- Prompt: Everything in the listing must be repeated exactly, apart from the images.
:: Material for the task ::
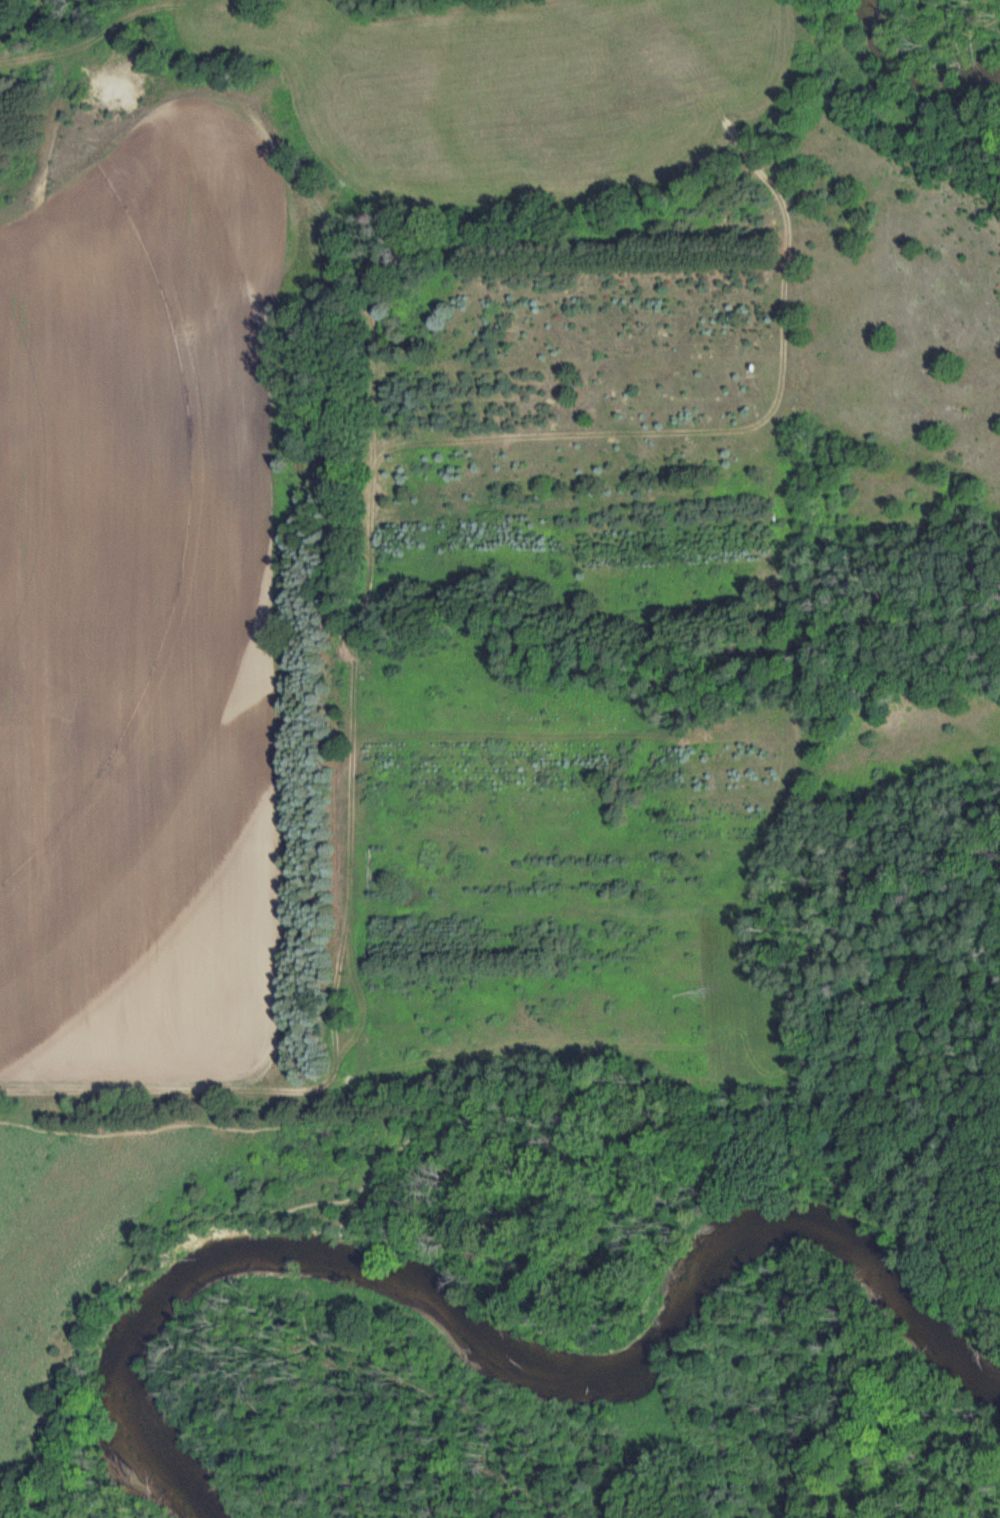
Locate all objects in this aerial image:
road: (307, 1099)
road: (104, 1132)
road: (875, 1180)
park: (556, 1181)
road: (344, 1213)
river: (489, 1334)

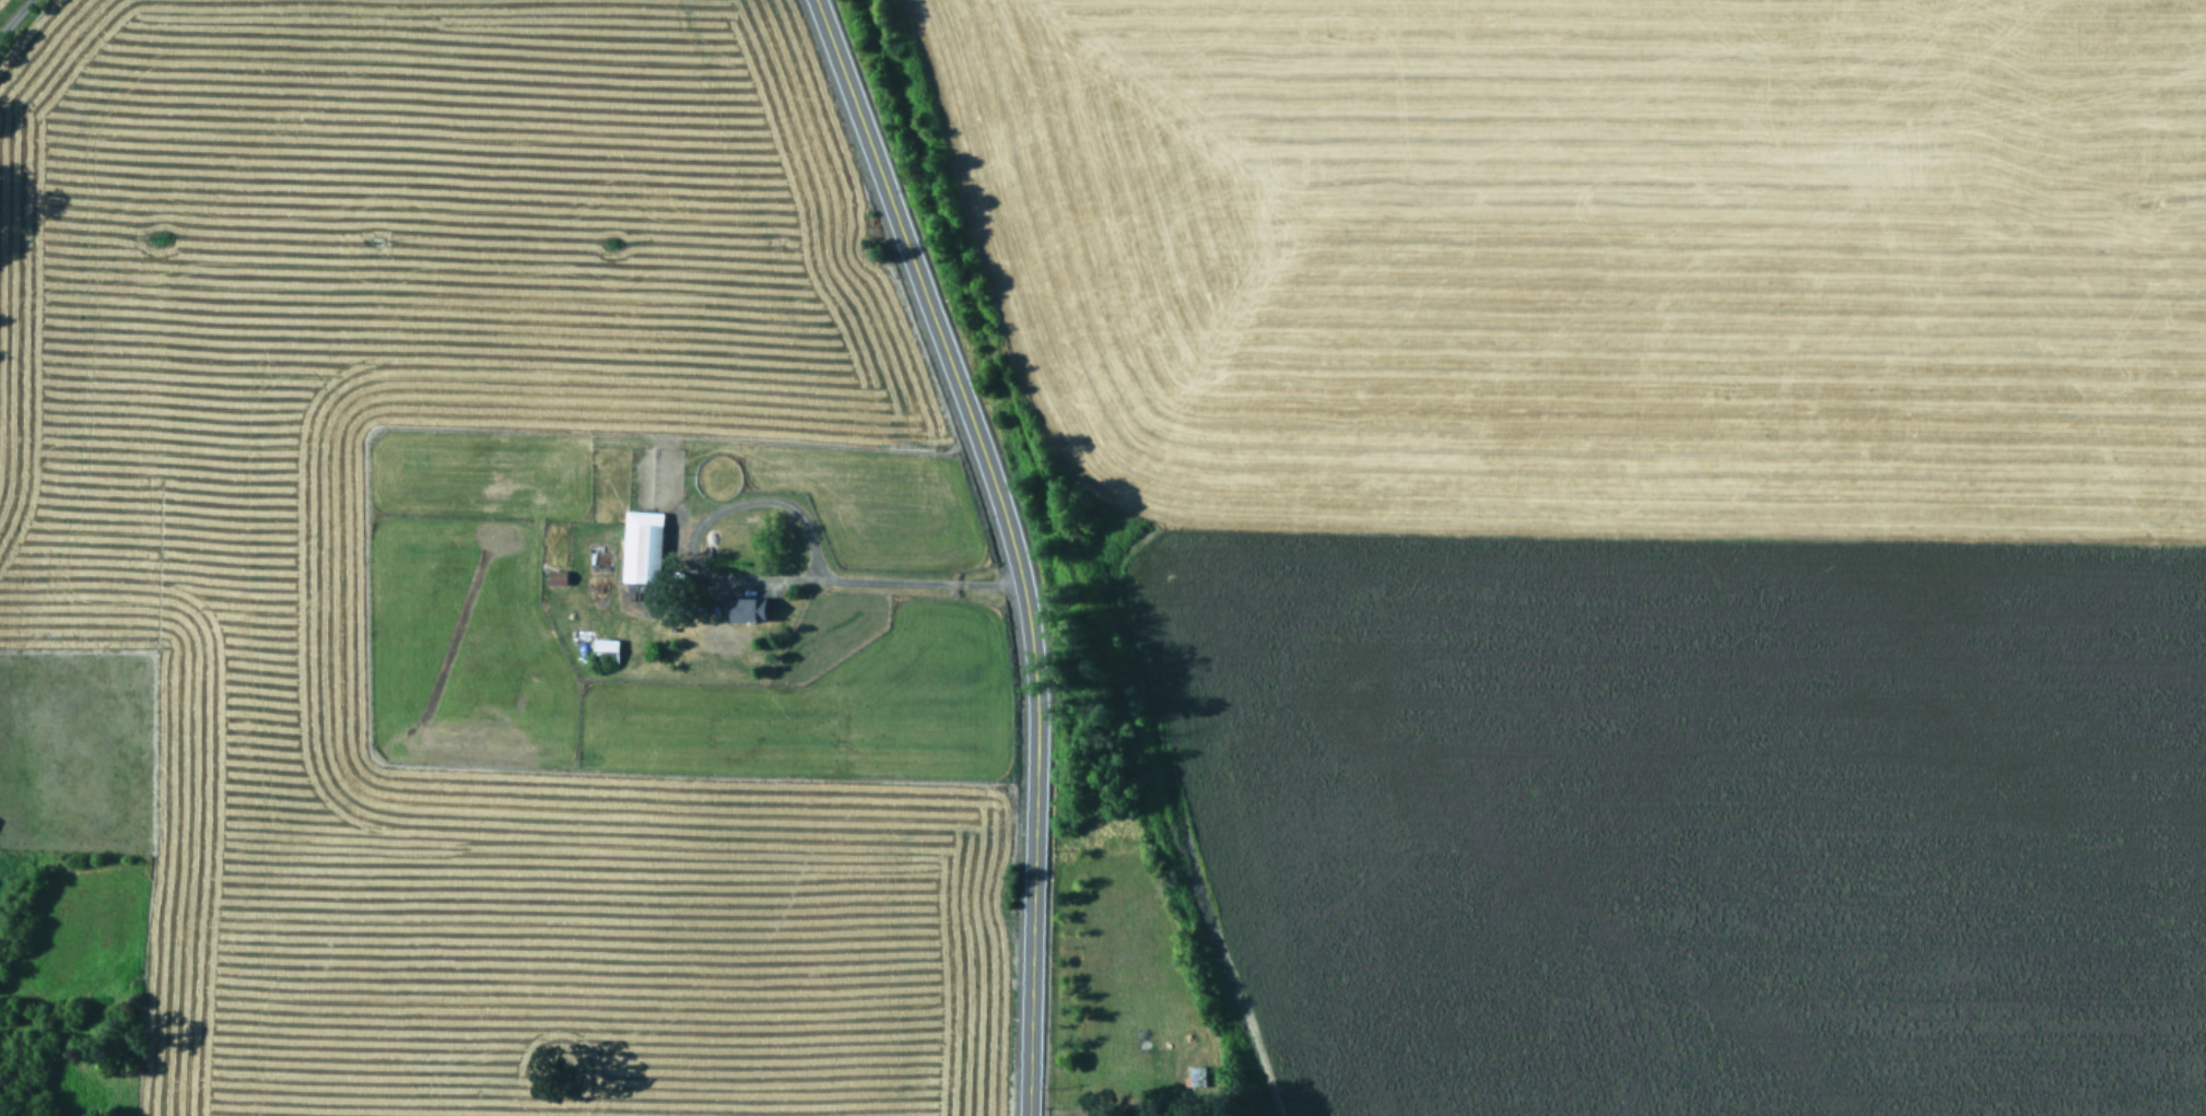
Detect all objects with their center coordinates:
road: (14, 16)
crop: (1640, 525)
road: (1009, 541)
building: (649, 553)
crop: (470, 577)
building: (556, 577)
road: (861, 581)
building: (746, 608)
building: (605, 648)
building: (1196, 1075)

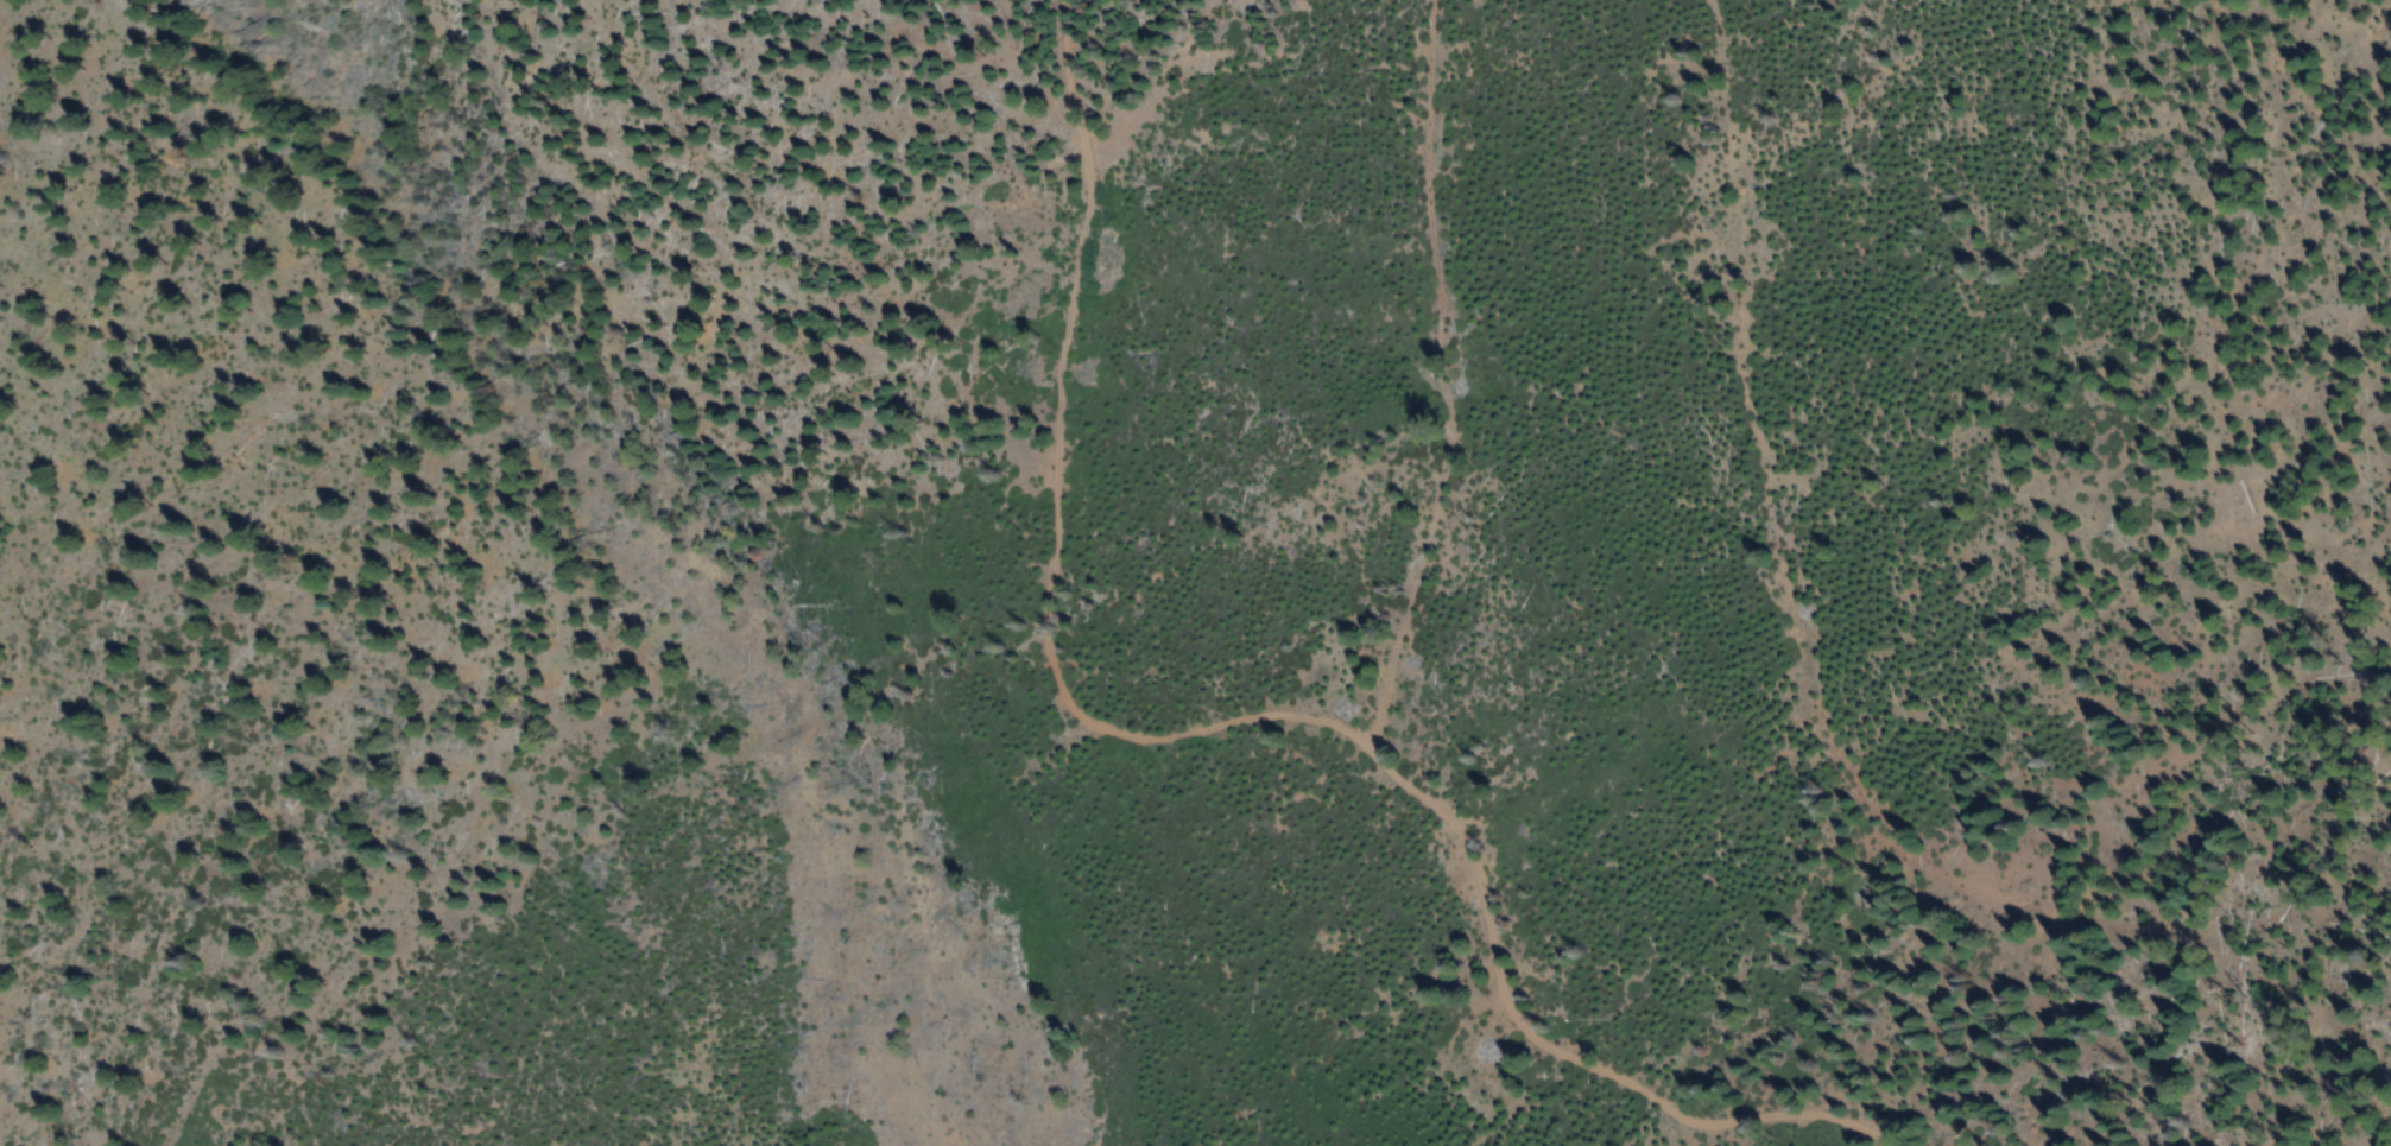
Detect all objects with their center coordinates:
:::
- Answer for this exercise:
Locate all objects in this aerial image:
road: (307, 1099)
road: (104, 1132)
road: (875, 1180)
park: (556, 1181)
road: (344, 1213)
river: (489, 1334)

Detect all objects with their center coordinates:
road: (14, 16)
crop: (1640, 525)
road: (1009, 541)
building: (649, 553)
crop: (470, 577)
building: (556, 577)
road: (861, 581)
building: (746, 608)
building: (605, 648)
building: (1196, 1075)

Detect all objects with their center coordinates:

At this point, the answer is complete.